**GOAL OF THE EXERCISE**
If an entry holds a picture, leave that picture out and reproduce everything else exactly.
━━ ENTRIES SHOWN
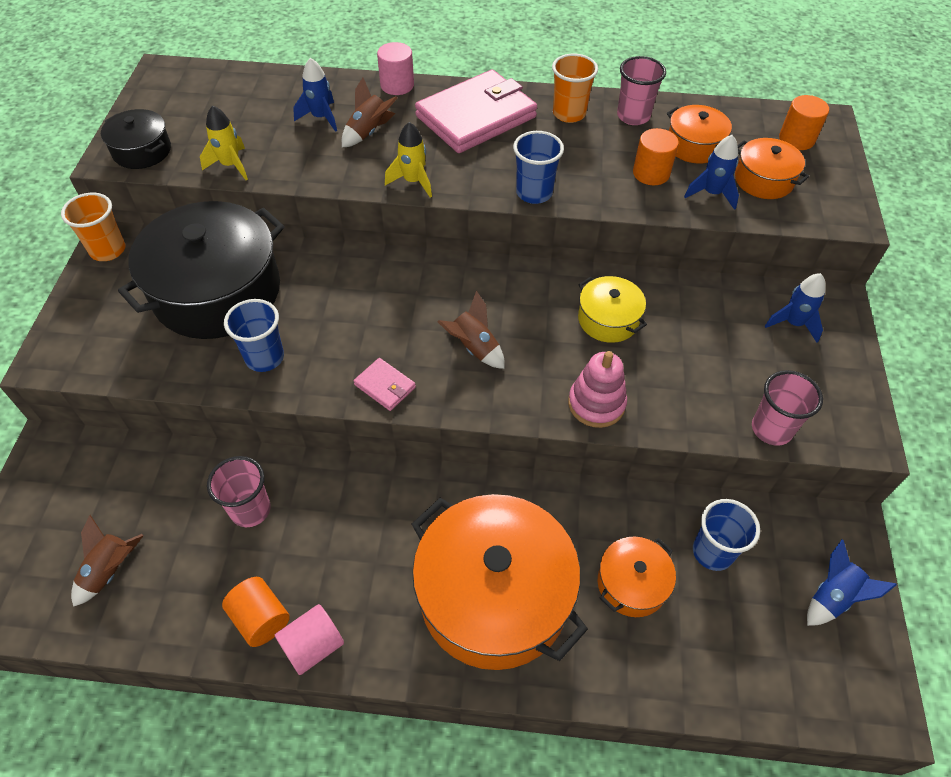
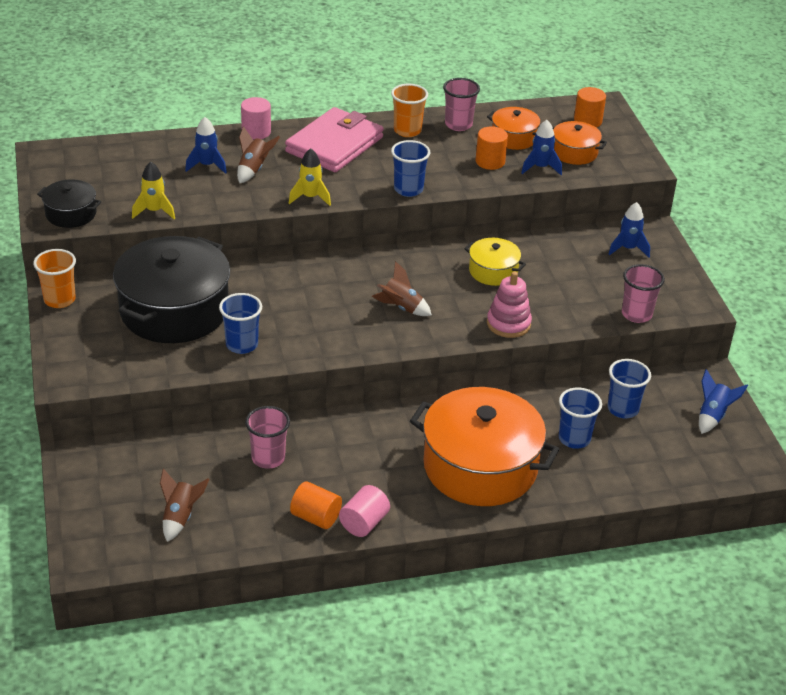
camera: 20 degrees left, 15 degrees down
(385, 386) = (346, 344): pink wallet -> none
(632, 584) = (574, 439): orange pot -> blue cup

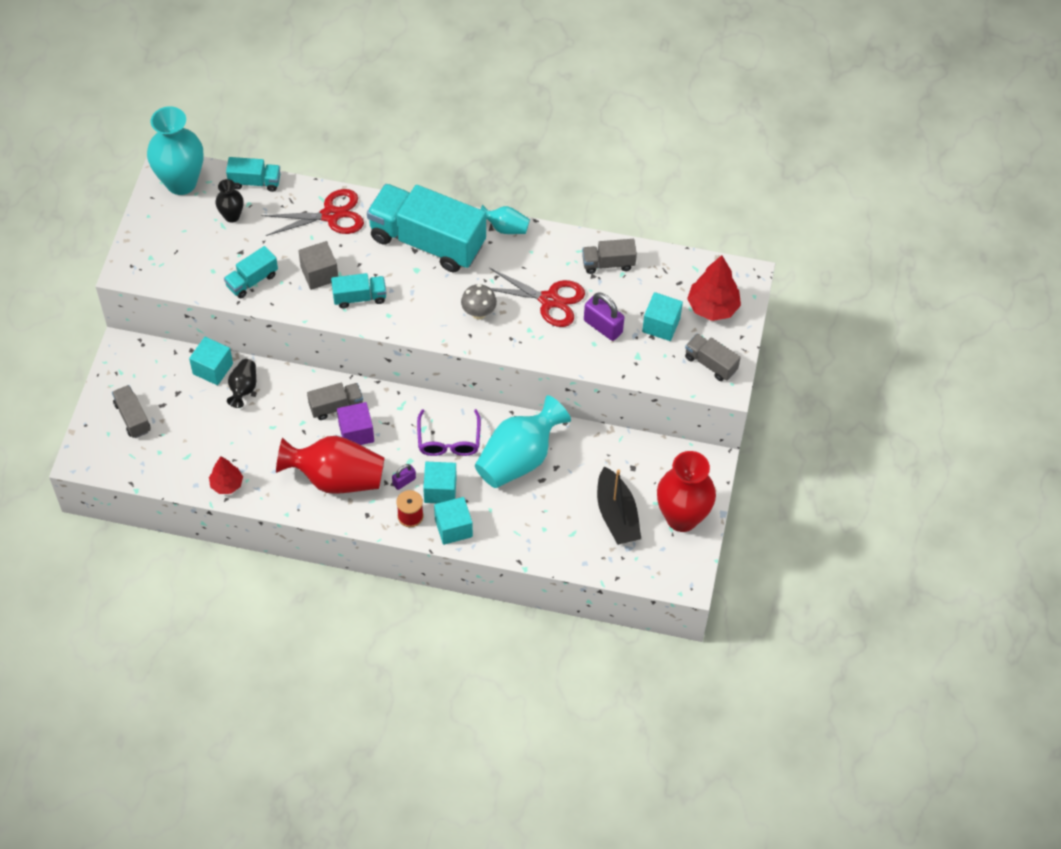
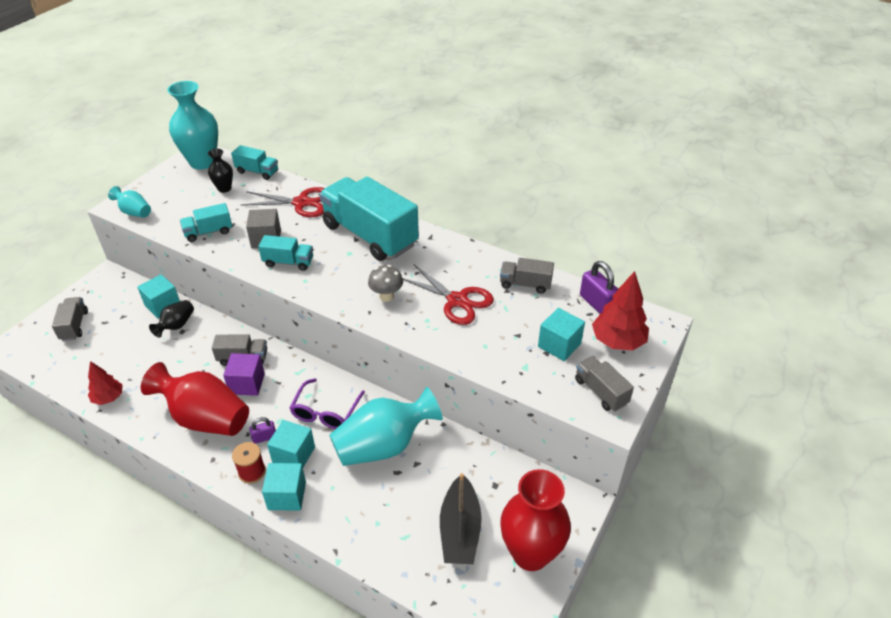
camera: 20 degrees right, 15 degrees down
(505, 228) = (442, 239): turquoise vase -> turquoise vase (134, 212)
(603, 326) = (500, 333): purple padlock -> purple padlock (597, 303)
━━━━
**EXERCISE SOLUTION**
camera: 20 degrees left, 15 degrees down
(385, 386) = (346, 344): pink wallet -> none
(632, 584) = (574, 439): orange pot -> blue cup

camera: 20 degrees right, 15 degrees down
(505, 228) = (442, 239): turquoise vase -> turquoise vase (134, 212)
(603, 326) = (500, 333): purple padlock -> purple padlock (597, 303)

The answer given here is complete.